Stored data

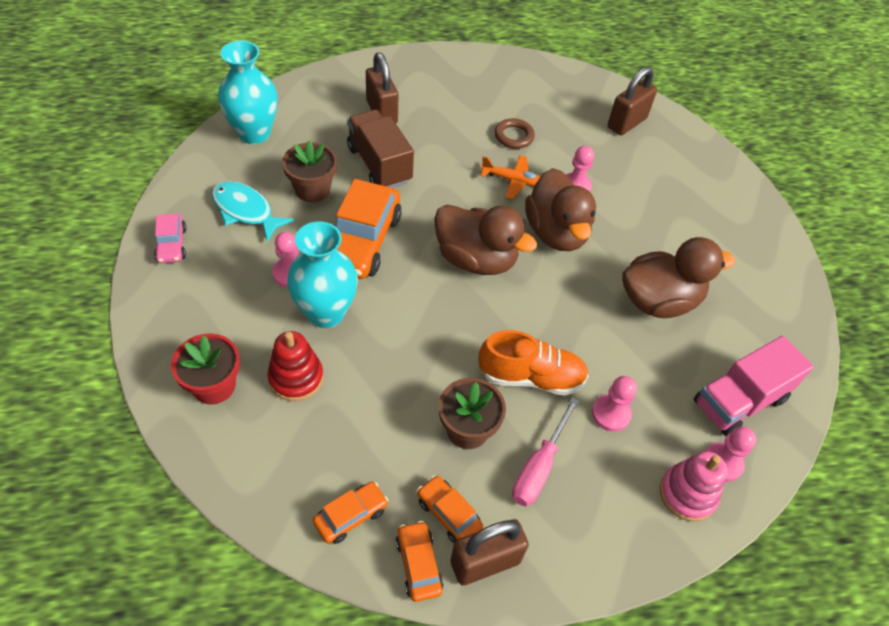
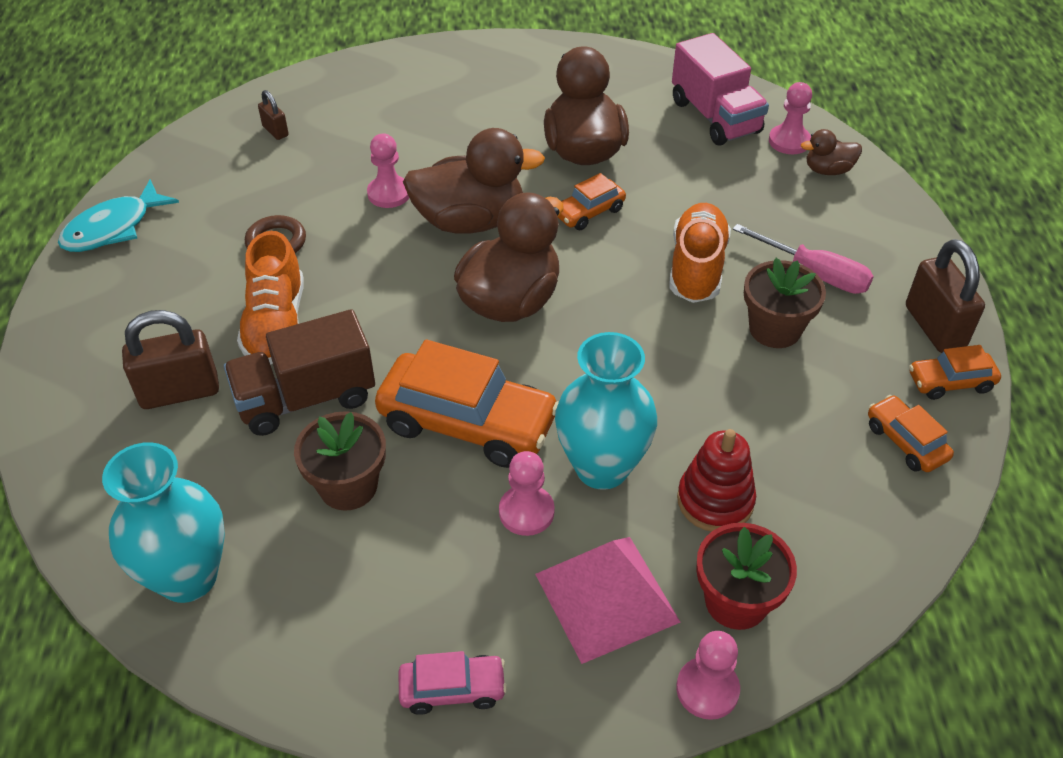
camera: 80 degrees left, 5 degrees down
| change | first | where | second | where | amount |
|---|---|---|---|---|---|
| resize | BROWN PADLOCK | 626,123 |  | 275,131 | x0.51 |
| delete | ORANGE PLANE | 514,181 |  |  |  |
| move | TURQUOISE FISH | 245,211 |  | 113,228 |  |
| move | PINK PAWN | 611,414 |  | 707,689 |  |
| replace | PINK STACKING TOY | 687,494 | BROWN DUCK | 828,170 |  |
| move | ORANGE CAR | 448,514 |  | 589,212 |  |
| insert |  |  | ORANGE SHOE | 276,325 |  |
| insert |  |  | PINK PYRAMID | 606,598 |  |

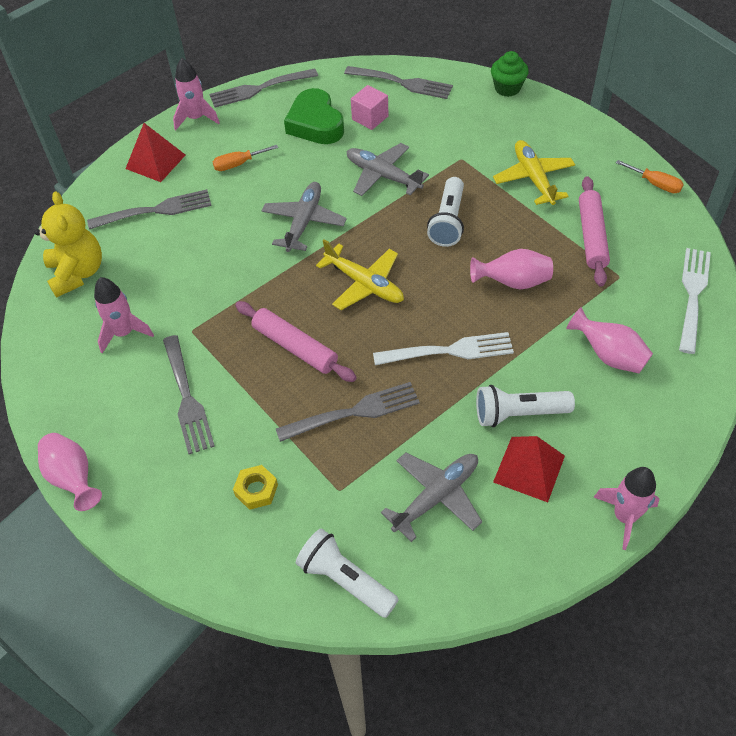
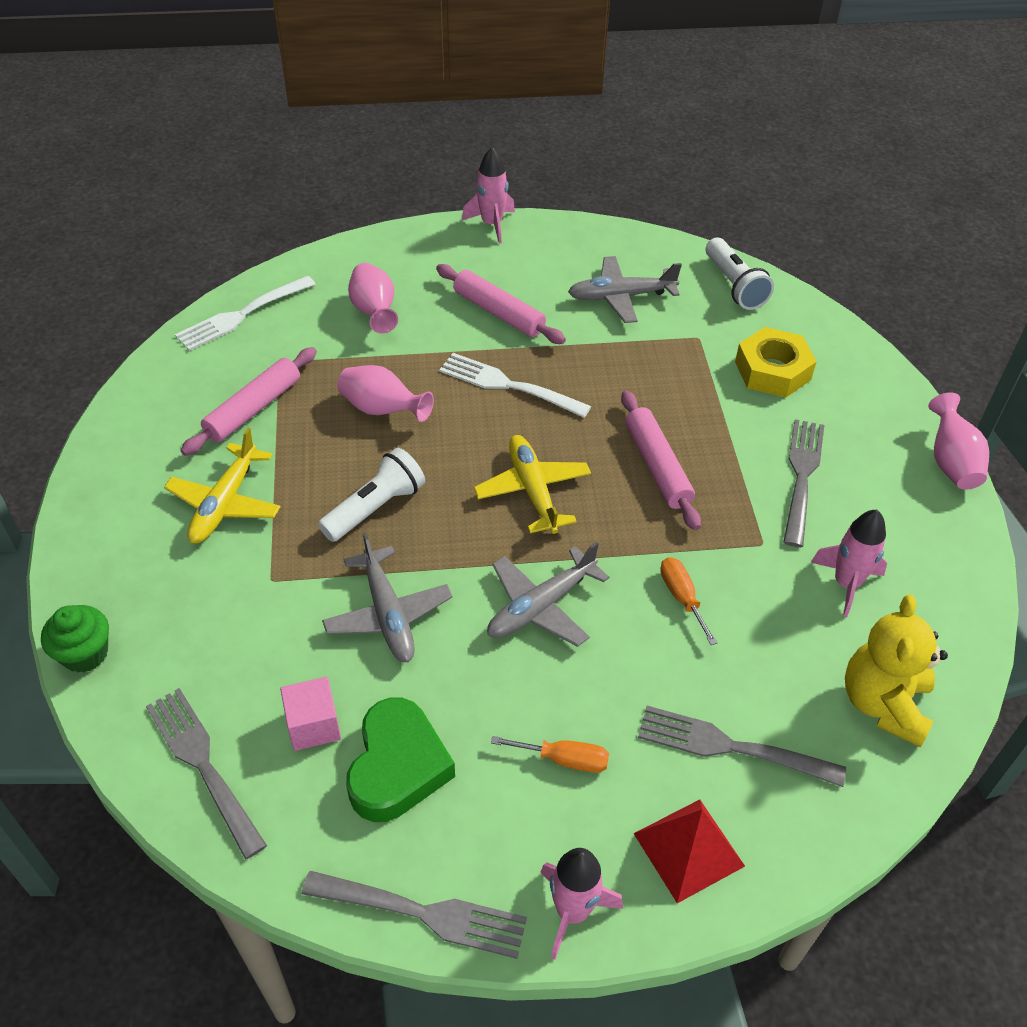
camera: 150 degrees left, 5 degrees down
| change | first | where | second | where | amount |
|---|---|---|---|---|---|
| move | ORANGE SCREWDRIVER | 655,184 |  | 682,597 |  |
| delete | GREY FORK | 353,413 |  |  |  |
| replace | WHITE FLASHLIGHT | 518,413 | PINK ROLLING PIN | 498,313 |  |
| delete | RED PYRAMID | 529,469 |  |  |  |
| resize | YELLOW NUT | 256,490 |  | 772,371 | x1.72 |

● **Task**
Among the lines above, return those that hold the word "BROWN".

● **Solution to this problem**
| resize | BROWN PADLOCK | 626,123 |  | 275,131 | x0.51 |
| replace | PINK STACKING TOY | 687,494 | BROWN DUCK | 828,170 |  |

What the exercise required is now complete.